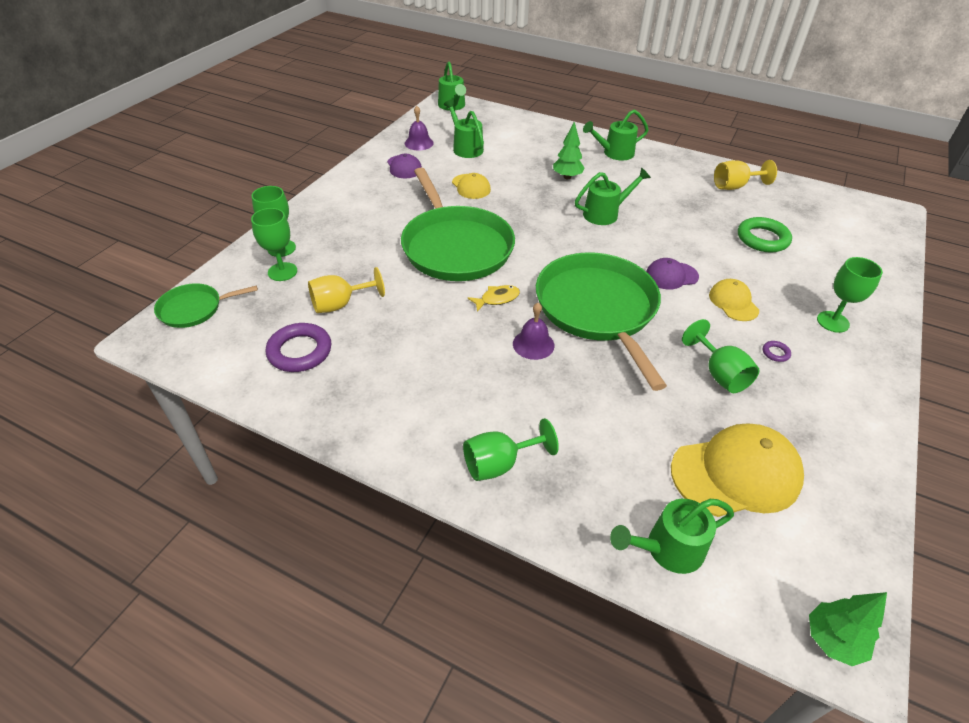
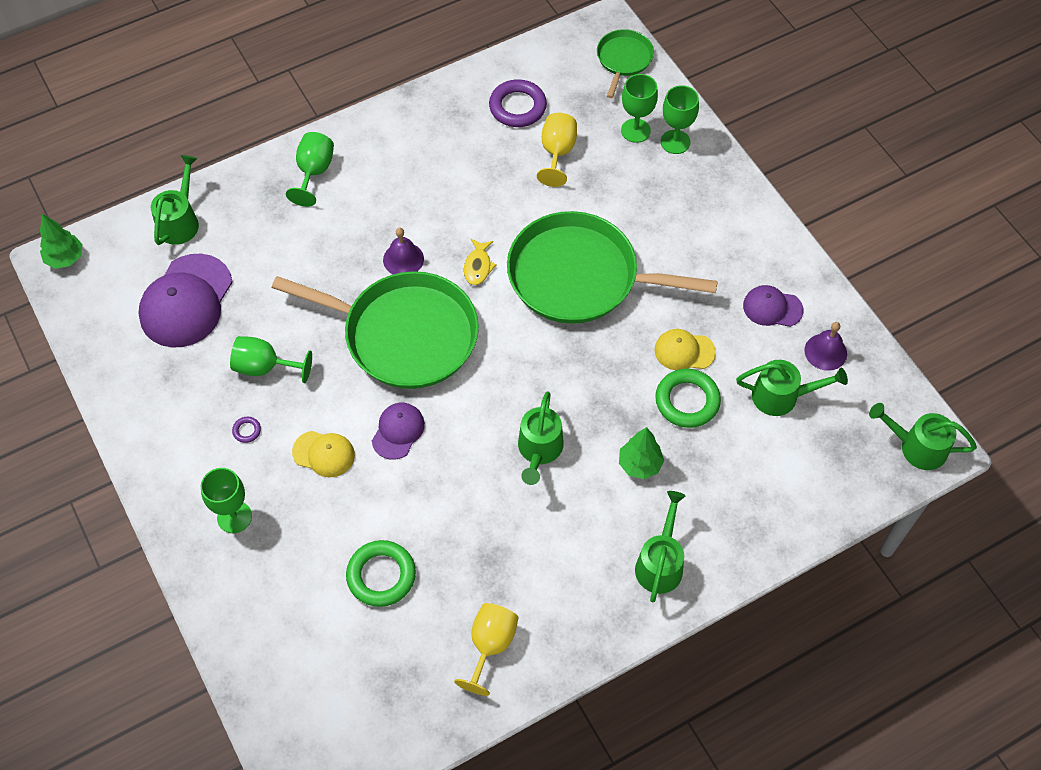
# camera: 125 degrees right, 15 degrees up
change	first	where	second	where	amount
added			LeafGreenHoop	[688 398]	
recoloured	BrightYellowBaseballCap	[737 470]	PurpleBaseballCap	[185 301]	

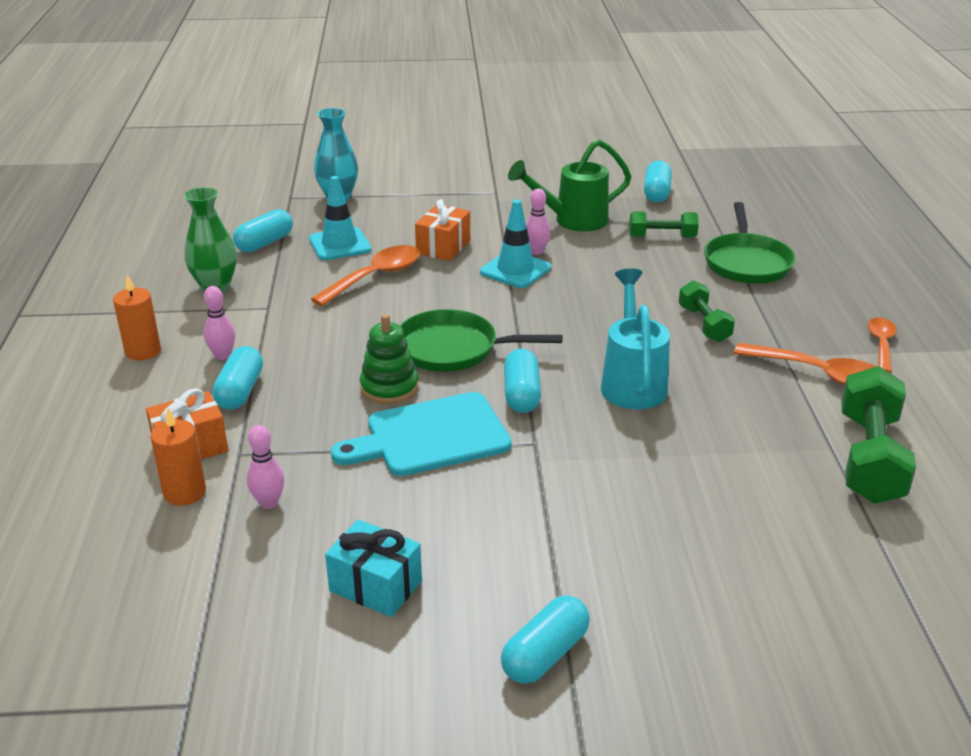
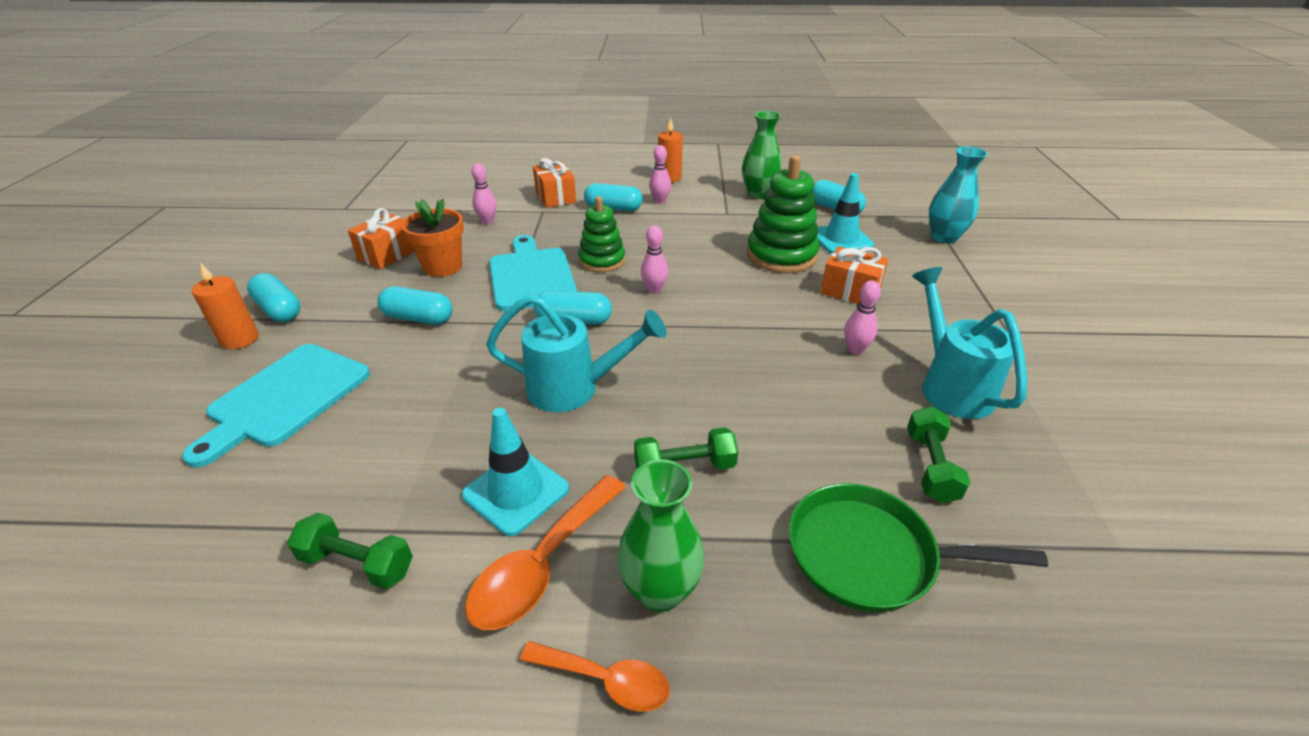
# camera: 95 degrees right, 5 degrees up
change	first	where	second	where	amount
added			TealBreadBoard	[276 406]	
added			OrangePlantPot	[432 238]	
added			LeafGreenVase	[661 535]	
moved	OrangePillarCandle	[178 457]		[225 306]	
moved	TealSafetyCone	[515 243]		[515 472]	
moved	TealCapsule	[658 181]		[415 305]	
replaced	OrangeTeaspoon	[365 275]	LeafGreenStackingRings	[783 214]	
replaced	LeafGreenPan	[481 340]	PinkSkittle	[654 259]	
recoloured	TealGift	[373 568]	OrangeGift	[381 238]	
recoloured	LeafGreenWateringPot	[570 185]	TealWateringPot	[969 343]	
resized	LeafGreenHandWeight	[878 435]		[350 551]	x0.58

• EXERCISE OBJECTIVE
Drop the pictures, then write out everything else in the records exactly.

• RESULT OF THIS TASK
# camera: 125 degrees right, 15 degrees up
change	first	where	second	where	amount
added			LeafGreenHoop	[688 398]	
recoloured	BrightYellowBaseballCap	[737 470]	PurpleBaseballCap	[185 301]	

# camera: 95 degrees right, 5 degrees up
change	first	where	second	where	amount
added			TealBreadBoard	[276 406]	
added			OrangePlantPot	[432 238]	
added			LeafGreenVase	[661 535]	
moved	OrangePillarCandle	[178 457]		[225 306]	
moved	TealSafetyCone	[515 243]		[515 472]	
moved	TealCapsule	[658 181]		[415 305]	
replaced	OrangeTeaspoon	[365 275]	LeafGreenStackingRings	[783 214]	
replaced	LeafGreenPan	[481 340]	PinkSkittle	[654 259]	
recoloured	TealGift	[373 568]	OrangeGift	[381 238]	
recoloured	LeafGreenWateringPot	[570 185]	TealWateringPot	[969 343]	
resized	LeafGreenHandWeight	[878 435]		[350 551]	x0.58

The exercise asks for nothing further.